DATA PROVIDED:

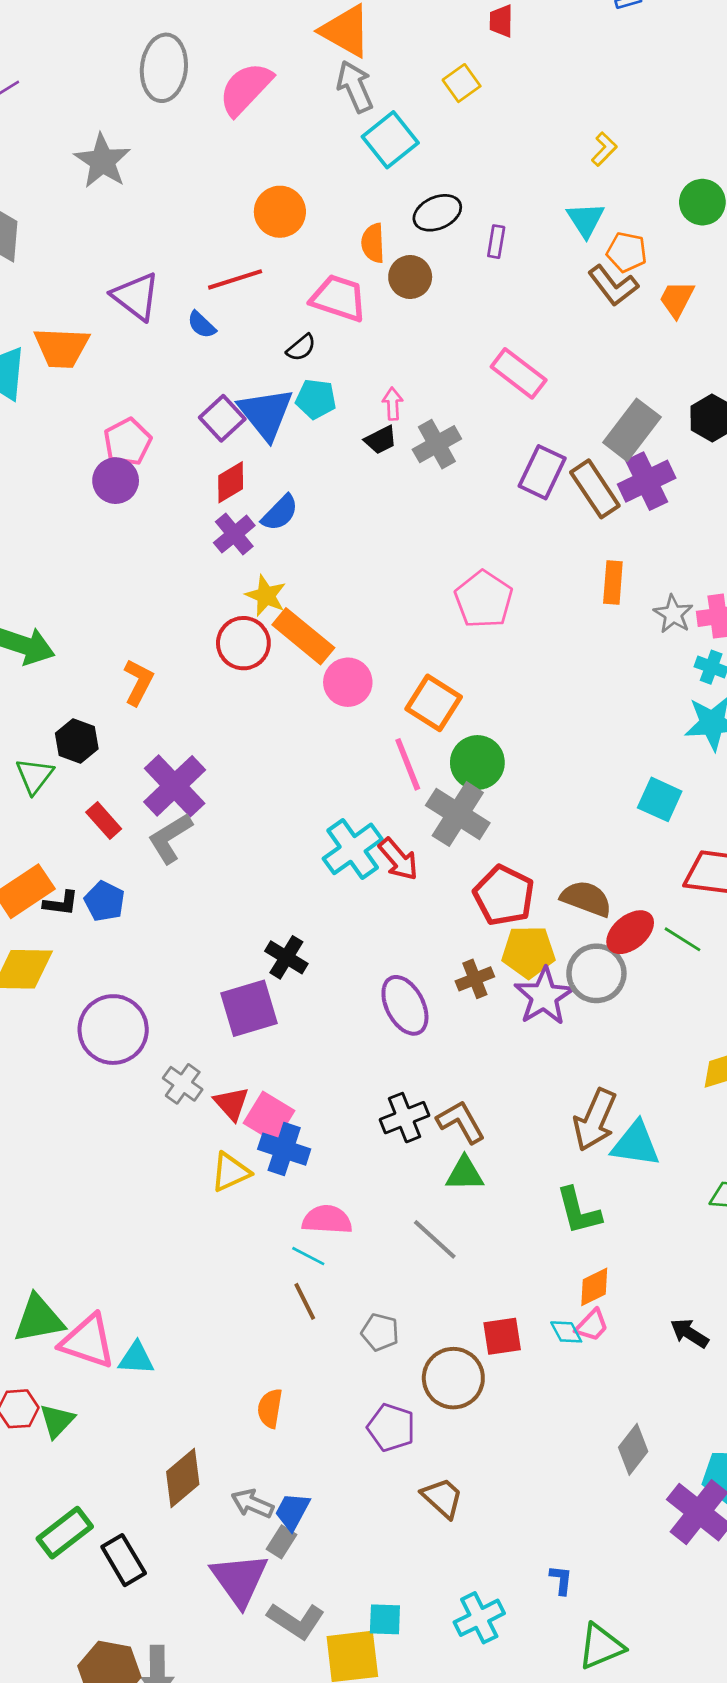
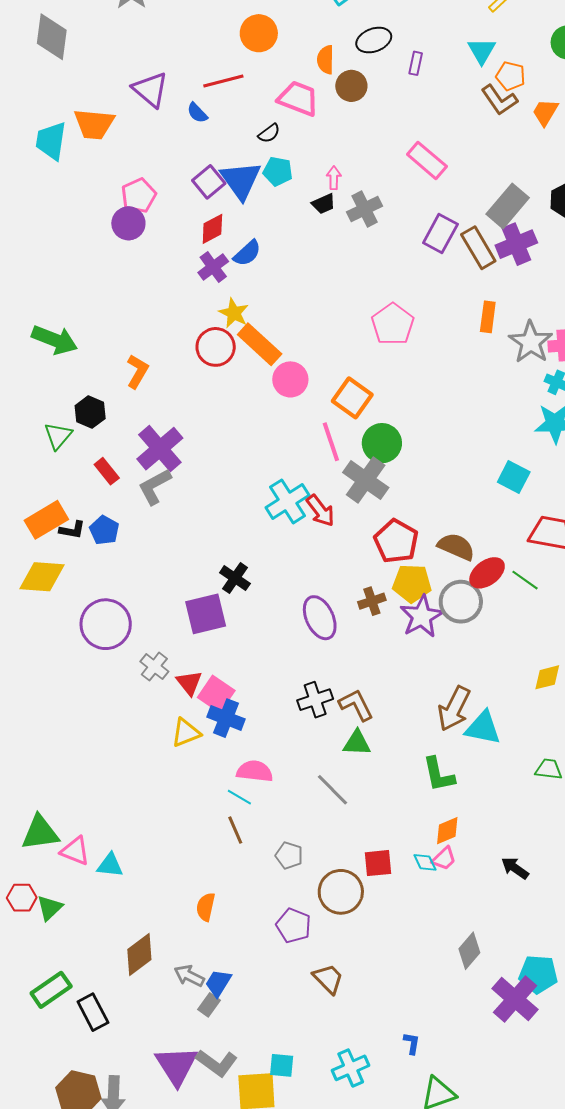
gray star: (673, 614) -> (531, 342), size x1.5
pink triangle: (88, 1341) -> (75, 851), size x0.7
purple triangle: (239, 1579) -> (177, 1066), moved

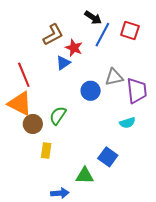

...

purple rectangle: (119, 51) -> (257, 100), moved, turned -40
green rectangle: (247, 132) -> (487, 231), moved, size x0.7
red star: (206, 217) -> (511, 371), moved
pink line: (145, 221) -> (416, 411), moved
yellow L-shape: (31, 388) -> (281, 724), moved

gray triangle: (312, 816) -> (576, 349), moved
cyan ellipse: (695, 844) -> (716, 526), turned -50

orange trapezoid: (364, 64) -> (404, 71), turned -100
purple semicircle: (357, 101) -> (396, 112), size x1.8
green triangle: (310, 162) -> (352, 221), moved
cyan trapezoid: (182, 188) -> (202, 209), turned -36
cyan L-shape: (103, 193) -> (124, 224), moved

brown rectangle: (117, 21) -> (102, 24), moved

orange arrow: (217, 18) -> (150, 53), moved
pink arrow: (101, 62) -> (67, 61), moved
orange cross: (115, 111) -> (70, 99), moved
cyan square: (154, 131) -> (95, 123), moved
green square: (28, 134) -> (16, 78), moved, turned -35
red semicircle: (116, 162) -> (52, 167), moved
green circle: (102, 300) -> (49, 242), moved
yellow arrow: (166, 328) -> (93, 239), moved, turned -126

HOW TO COMPLETE THIS TASK:
Transcribe each line of the data above, unaltered, from the one where "pink line: (145, 221) -> (416, 411), moved" appears to the one where "yellow arrow: (166, 328)" appears, inclusive of both.

RESPONSE TO THIS TASK:
pink line: (145, 221) -> (416, 411), moved
yellow L-shape: (31, 388) -> (281, 724), moved

gray triangle: (312, 816) -> (576, 349), moved
cyan ellipse: (695, 844) -> (716, 526), turned -50

orange trapezoid: (364, 64) -> (404, 71), turned -100
purple semicircle: (357, 101) -> (396, 112), size x1.8
green triangle: (310, 162) -> (352, 221), moved
cyan trapezoid: (182, 188) -> (202, 209), turned -36
cyan L-shape: (103, 193) -> (124, 224), moved

brown rectangle: (117, 21) -> (102, 24), moved

orange arrow: (217, 18) -> (150, 53), moved
pink arrow: (101, 62) -> (67, 61), moved
orange cross: (115, 111) -> (70, 99), moved
cyan square: (154, 131) -> (95, 123), moved
green square: (28, 134) -> (16, 78), moved, turned -35
red semicircle: (116, 162) -> (52, 167), moved
green circle: (102, 300) -> (49, 242), moved
yellow arrow: (166, 328) -> (93, 239), moved, turned -126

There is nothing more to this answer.